▶ _EXERCISE DIRECTIONS_:
Only lines with the string "donut" should be returned from the data below.

▶ _INPUT FOR THIS TASK_:

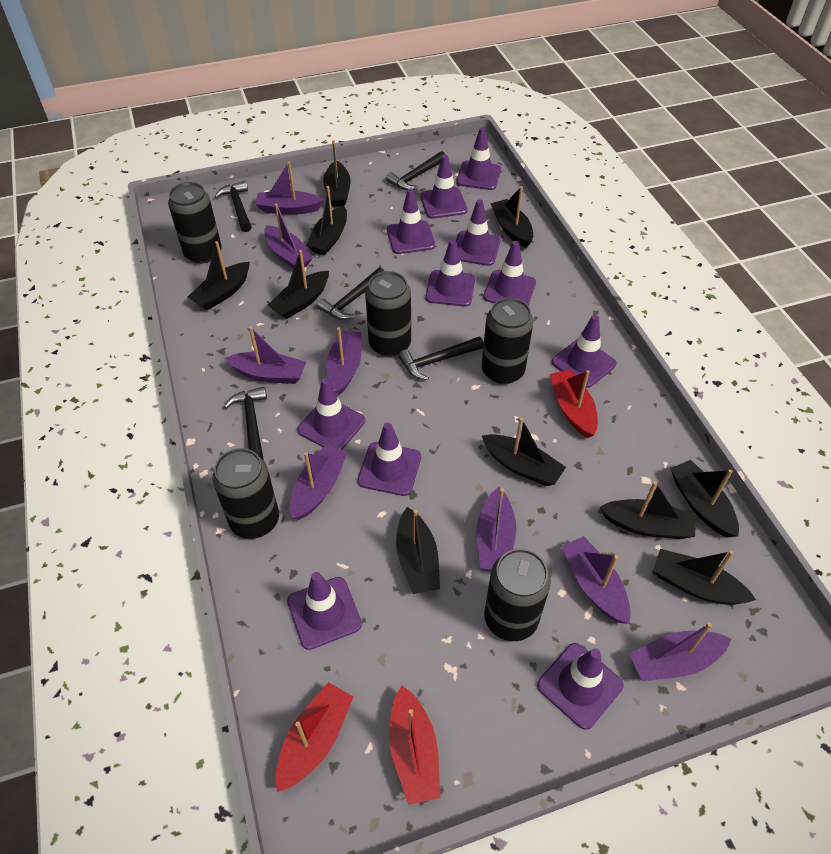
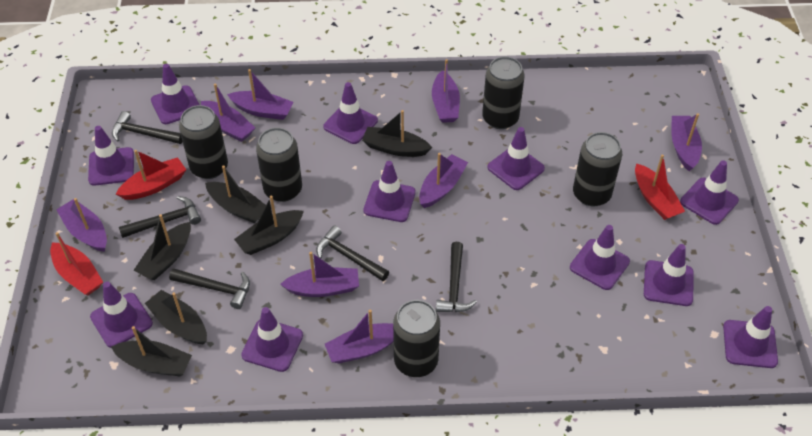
black boat: 10 -> 6

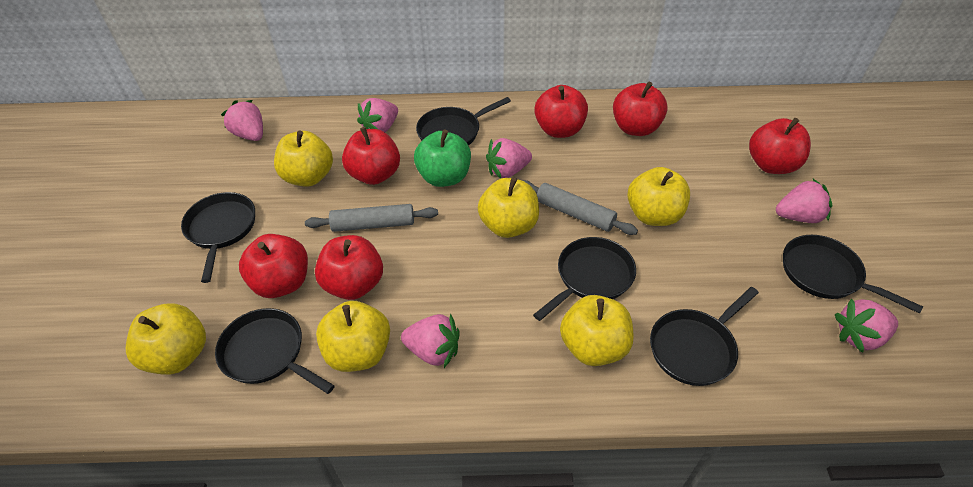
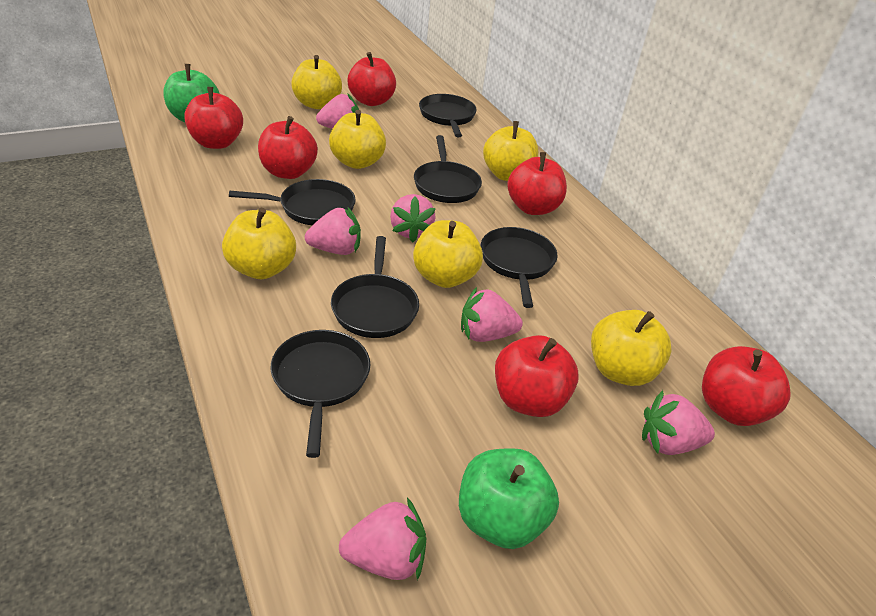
green apple: 1 -> 2
grey rolling pin: 2 -> 0

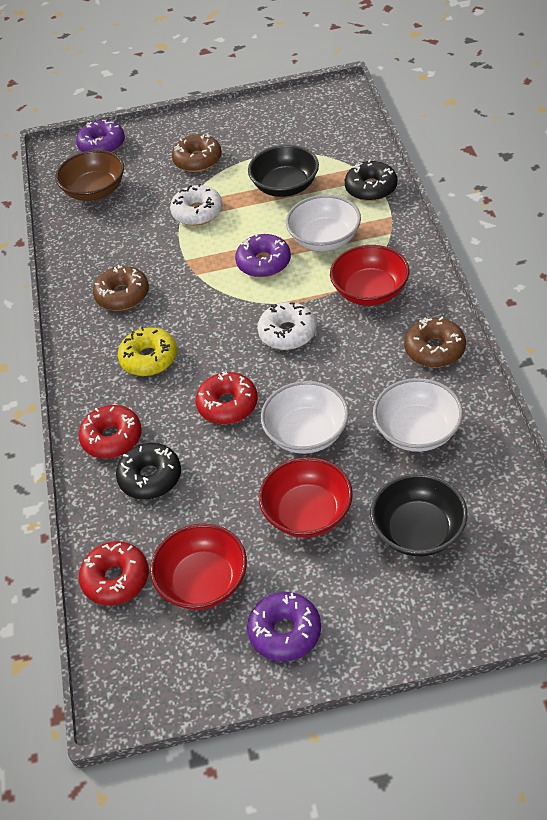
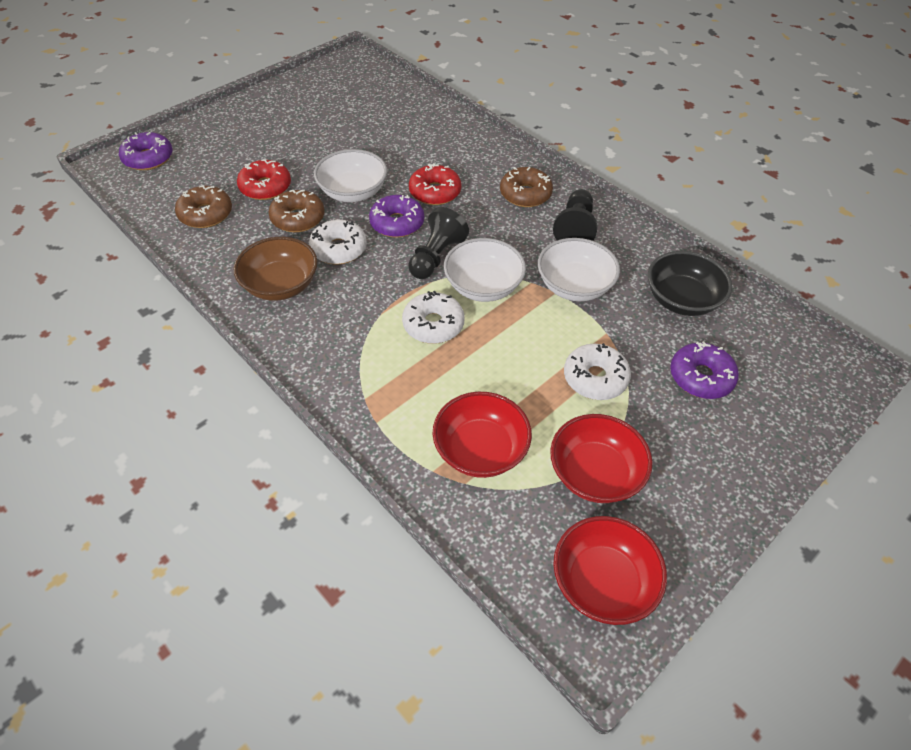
black bowl: 2 -> 1
black donut: 2 -> 0
black pawn: 0 -> 2
red donut: 3 -> 2
white donut: 2 -> 3
yellow donut: 1 -> 0

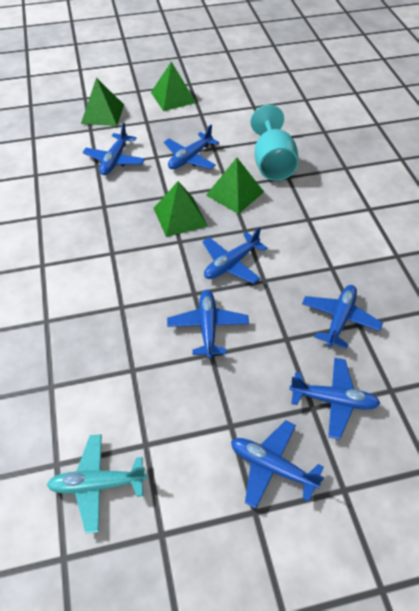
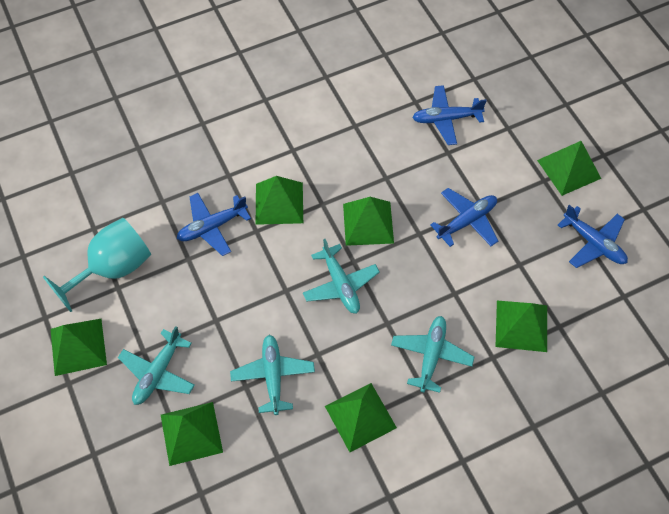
blue plane: 7 -> 4
green pyramid: 4 -> 7
turquoise plane: 1 -> 4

▶ _SOLUTION_:
black donut: 2 -> 0
red donut: 3 -> 2
white donut: 2 -> 3
yellow donut: 1 -> 0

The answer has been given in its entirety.